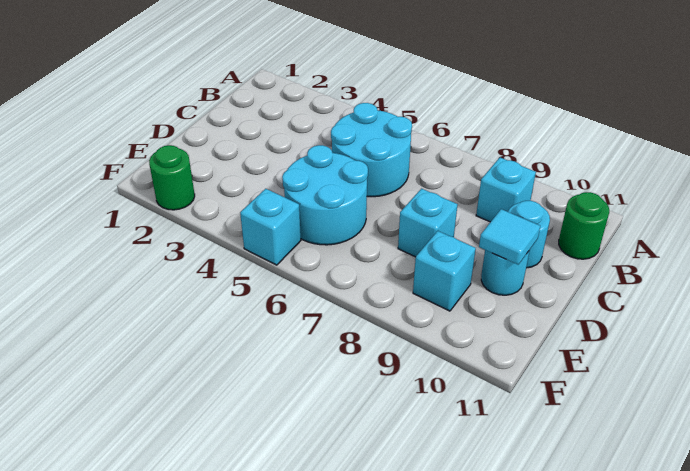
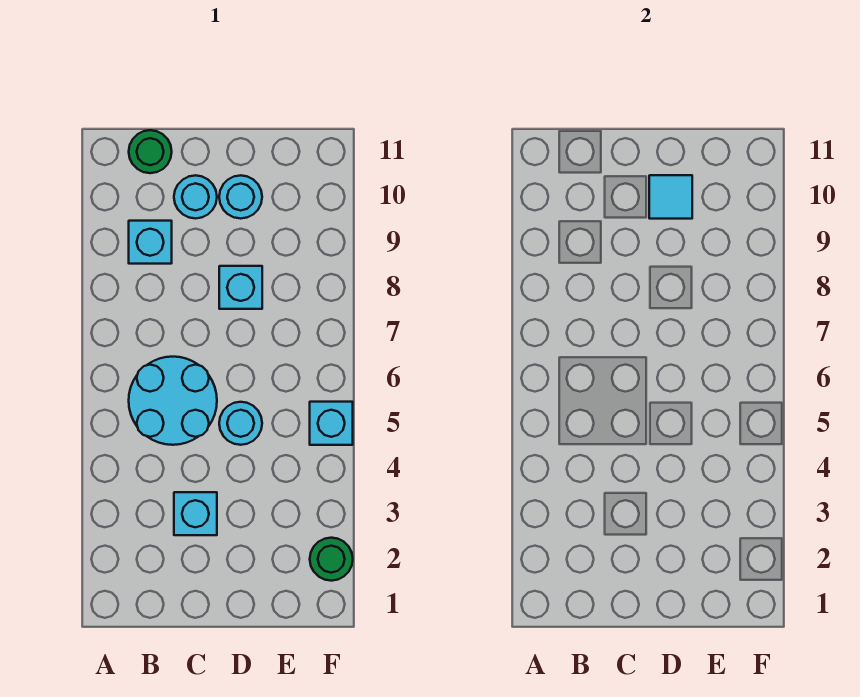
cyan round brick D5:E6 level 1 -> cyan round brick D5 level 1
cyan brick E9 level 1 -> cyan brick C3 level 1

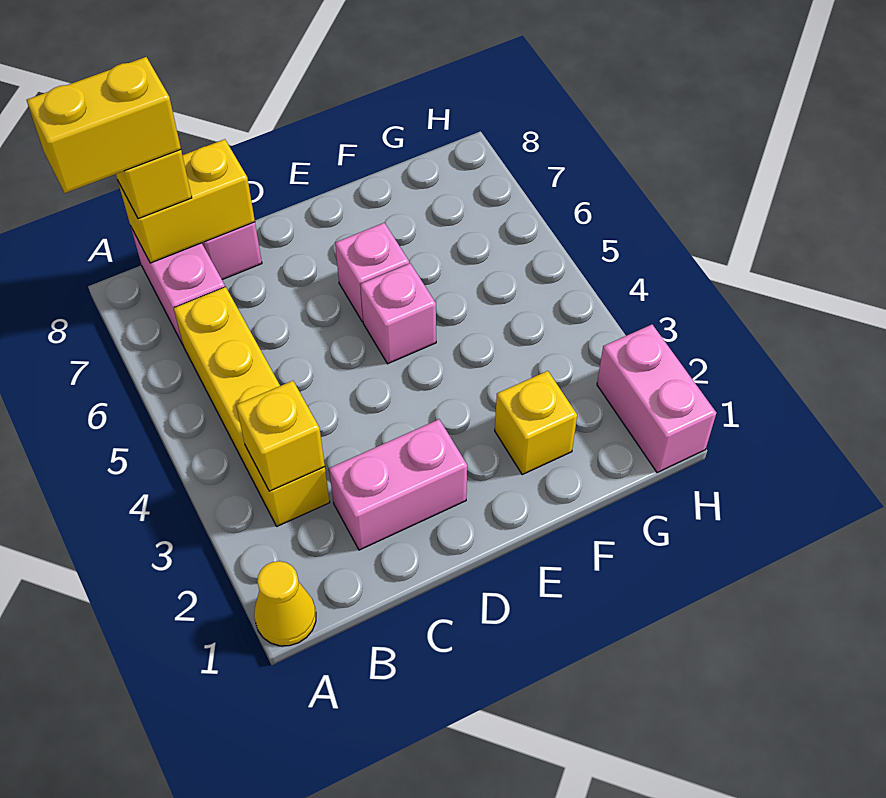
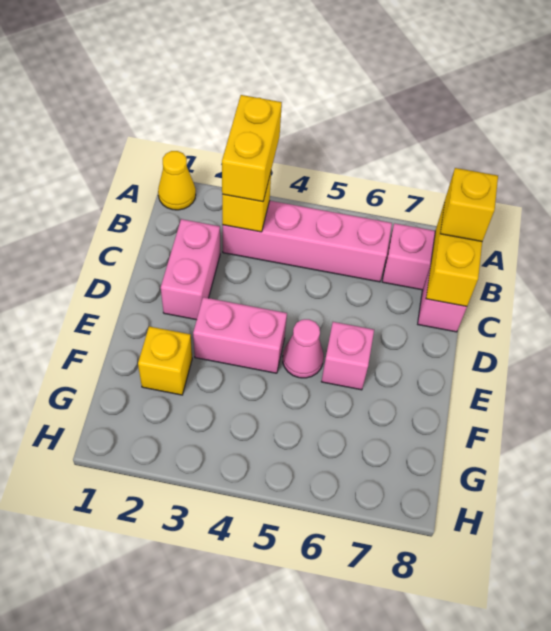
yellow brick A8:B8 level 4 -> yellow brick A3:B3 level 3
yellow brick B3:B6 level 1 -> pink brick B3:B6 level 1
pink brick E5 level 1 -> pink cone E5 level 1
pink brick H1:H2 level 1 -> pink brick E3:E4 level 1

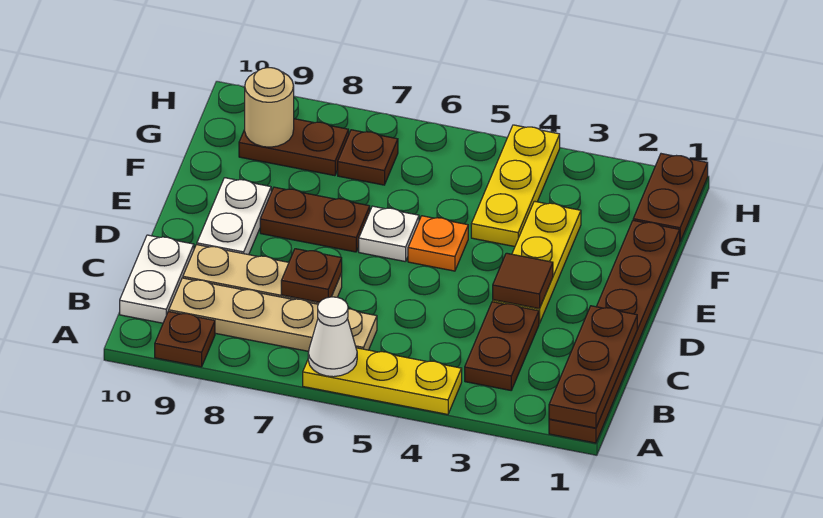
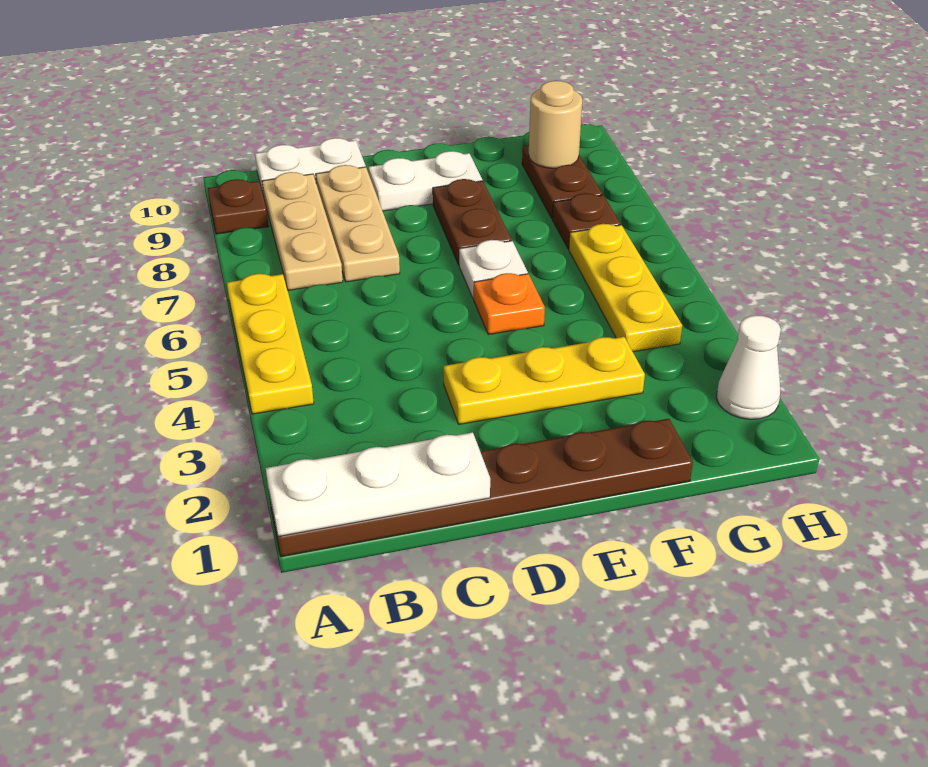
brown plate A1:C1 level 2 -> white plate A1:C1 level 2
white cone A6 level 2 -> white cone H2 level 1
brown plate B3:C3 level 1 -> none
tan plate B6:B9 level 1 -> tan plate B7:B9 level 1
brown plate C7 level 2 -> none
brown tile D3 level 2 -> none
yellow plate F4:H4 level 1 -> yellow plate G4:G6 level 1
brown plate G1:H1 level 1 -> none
________________________________________
▶ What the task requires: Leave out the pictures. Transcribe the rest of the listing above exactly.

▶ Exercise solution:
cyan round brick D5:E6 level 1 -> cyan round brick D5 level 1
cyan brick E9 level 1 -> cyan brick C3 level 1

yellow brick A8:B8 level 4 -> yellow brick A3:B3 level 3
yellow brick B3:B6 level 1 -> pink brick B3:B6 level 1
pink brick E5 level 1 -> pink cone E5 level 1
pink brick H1:H2 level 1 -> pink brick E3:E4 level 1

brown plate A1:C1 level 2 -> white plate A1:C1 level 2
white cone A6 level 2 -> white cone H2 level 1
brown plate B3:C3 level 1 -> none
tan plate B6:B9 level 1 -> tan plate B7:B9 level 1
brown plate C7 level 2 -> none
brown tile D3 level 2 -> none
yellow plate F4:H4 level 1 -> yellow plate G4:G6 level 1
brown plate G1:H1 level 1 -> none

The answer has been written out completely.